THE INPUT: Begin

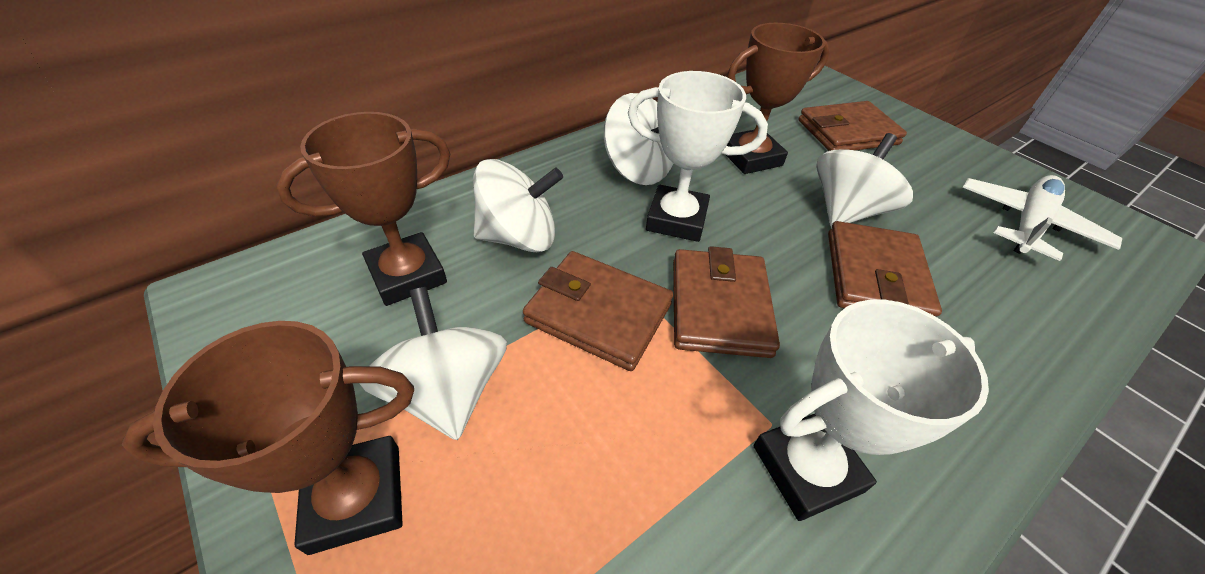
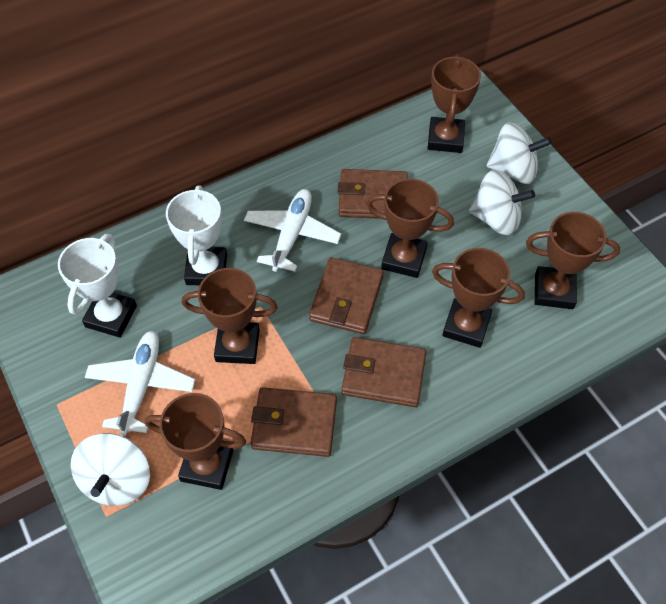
brown trophy: [122,321,414,555] [276,112,450,306] [726,23,830,174] = 3 -> [145,393,246,490] [182,268,278,364] [366,179,454,278] [428,55,481,153] [432,248,525,348] [526,212,620,309] = 6
white plane: [963,175,1122,261] = 1 -> [85,331,195,436] [244,189,341,272] = 2
white spinning top: [359,287,507,440] [473,159,563,252] [604,93,673,185] [816,133,913,228] = 4 -> [71,433,150,506] [469,170,535,235] [487,123,552,184] = 3

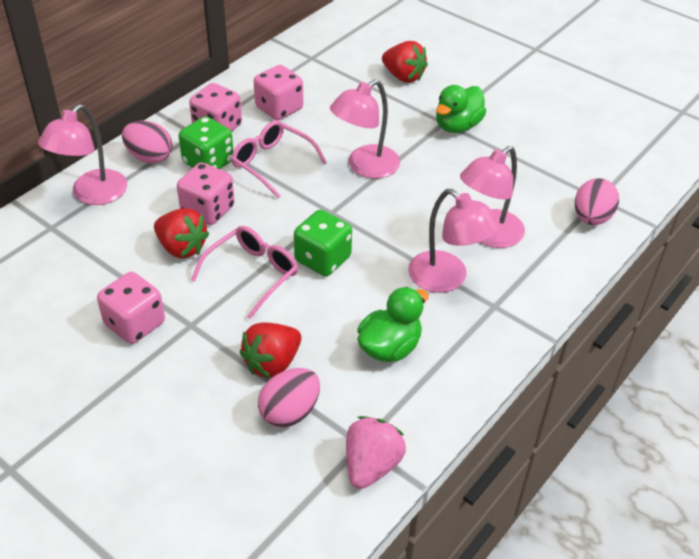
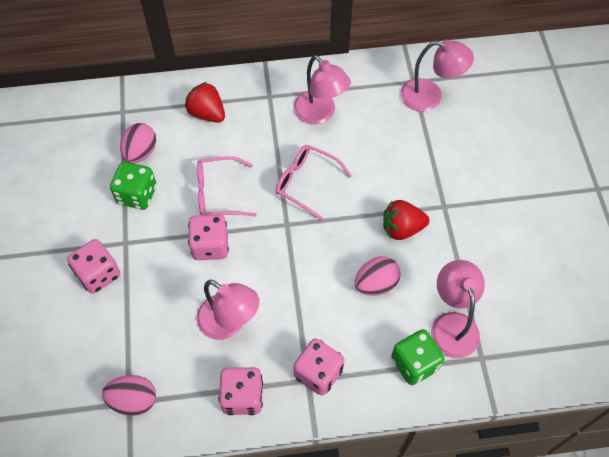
green duck: [357,287,429,362] [436,85,486,133] = 2 -> none = 0
pink strawberry: [346,416,406,489] = 1 -> none = 0
red strawberry: [154,208,209,259] [240,322,301,378] [382,41,428,83] = 3 -> [185,82,225,123] [383,200,429,240] = 2

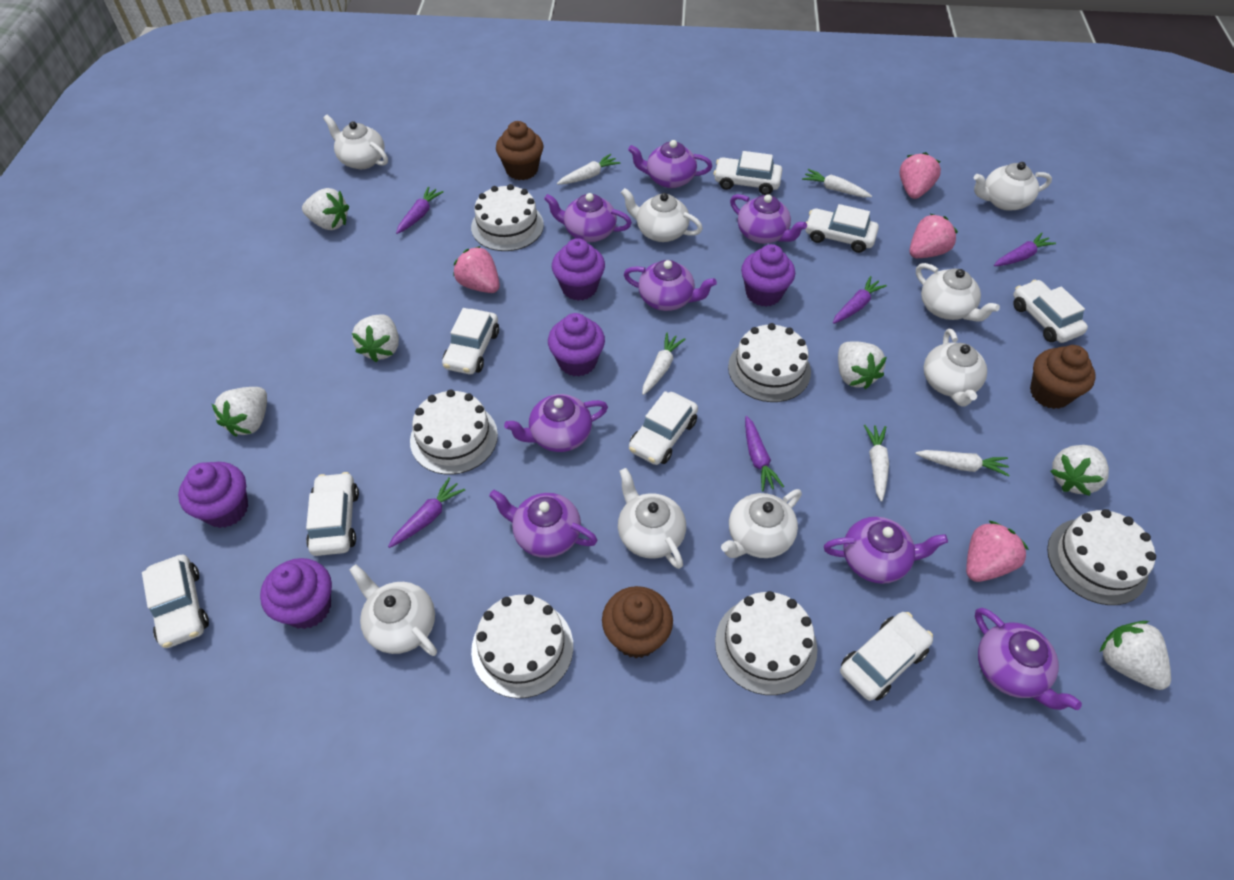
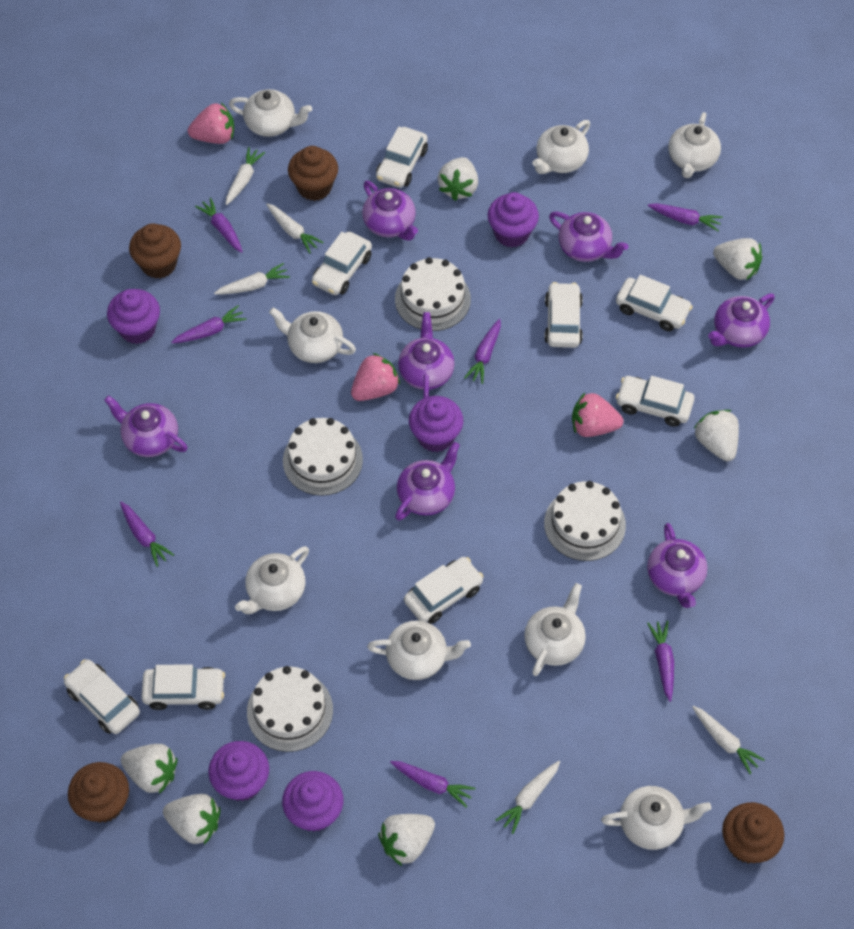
brown cupcake: [496,121,543,180] [602,586,673,658] [1030,345,1096,409] = 3 -> [68,762,129,823] [129,223,181,279] [288,146,338,201] [722,802,784,864] = 4
pink strawberry: [453,246,500,293] [900,152,941,199] [910,214,958,258] [966,521,1029,582] = 4 -> [188,103,234,144] [351,353,400,401] [572,393,623,437] = 3
purple carrot: [388,477,465,548] [396,187,444,234] [745,416,784,491] [833,276,887,324] [994,233,1056,266] = 5 -> [120,502,174,567] [171,305,247,343] [195,197,243,253] [390,761,476,808] [464,319,501,384] [647,621,674,702] [648,203,723,231] = 7
purple teapot: [489,490,597,558] [504,394,608,452] [544,193,632,242] [624,260,717,311] [628,140,712,188] [730,194,807,244] [824,517,948,584] [975,608,1082,710] = 8 -> [104,395,188,457] [362,181,418,241] [395,442,460,521] [398,312,455,399] [549,212,628,262] [647,523,708,608] [708,294,775,348] = 7
white cake: [410,389,498,475] [471,184,544,251] [471,595,573,698] [715,591,817,695] [728,323,811,402] [1047,509,1156,605] = 6 -> [247,666,333,752] [283,418,363,496] [395,257,471,331] [544,481,626,561] = 4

THE INPUT: End

Could the data be reproduced exactly, with the pictures omitted?

brown trophy: [122,321,414,555] [276,112,450,306] [726,23,830,174] = 3 -> [145,393,246,490] [182,268,278,364] [366,179,454,278] [428,55,481,153] [432,248,525,348] [526,212,620,309] = 6
white plane: [963,175,1122,261] = 1 -> [85,331,195,436] [244,189,341,272] = 2
white spinning top: [359,287,507,440] [473,159,563,252] [604,93,673,185] [816,133,913,228] = 4 -> [71,433,150,506] [469,170,535,235] [487,123,552,184] = 3

green duck: [357,287,429,362] [436,85,486,133] = 2 -> none = 0
pink strawberry: [346,416,406,489] = 1 -> none = 0
red strawberry: [154,208,209,259] [240,322,301,378] [382,41,428,83] = 3 -> [185,82,225,123] [383,200,429,240] = 2

brown cupcake: [496,121,543,180] [602,586,673,658] [1030,345,1096,409] = 3 -> [68,762,129,823] [129,223,181,279] [288,146,338,201] [722,802,784,864] = 4
pink strawberry: [453,246,500,293] [900,152,941,199] [910,214,958,258] [966,521,1029,582] = 4 -> [188,103,234,144] [351,353,400,401] [572,393,623,437] = 3
purple carrot: [388,477,465,548] [396,187,444,234] [745,416,784,491] [833,276,887,324] [994,233,1056,266] = 5 -> [120,502,174,567] [171,305,247,343] [195,197,243,253] [390,761,476,808] [464,319,501,384] [647,621,674,702] [648,203,723,231] = 7
purple teapot: [489,490,597,558] [504,394,608,452] [544,193,632,242] [624,260,717,311] [628,140,712,188] [730,194,807,244] [824,517,948,584] [975,608,1082,710] = 8 -> [104,395,188,457] [362,181,418,241] [395,442,460,521] [398,312,455,399] [549,212,628,262] [647,523,708,608] [708,294,775,348] = 7
white cake: [410,389,498,475] [471,184,544,251] [471,595,573,698] [715,591,817,695] [728,323,811,402] [1047,509,1156,605] = 6 -> [247,666,333,752] [283,418,363,496] [395,257,471,331] [544,481,626,561] = 4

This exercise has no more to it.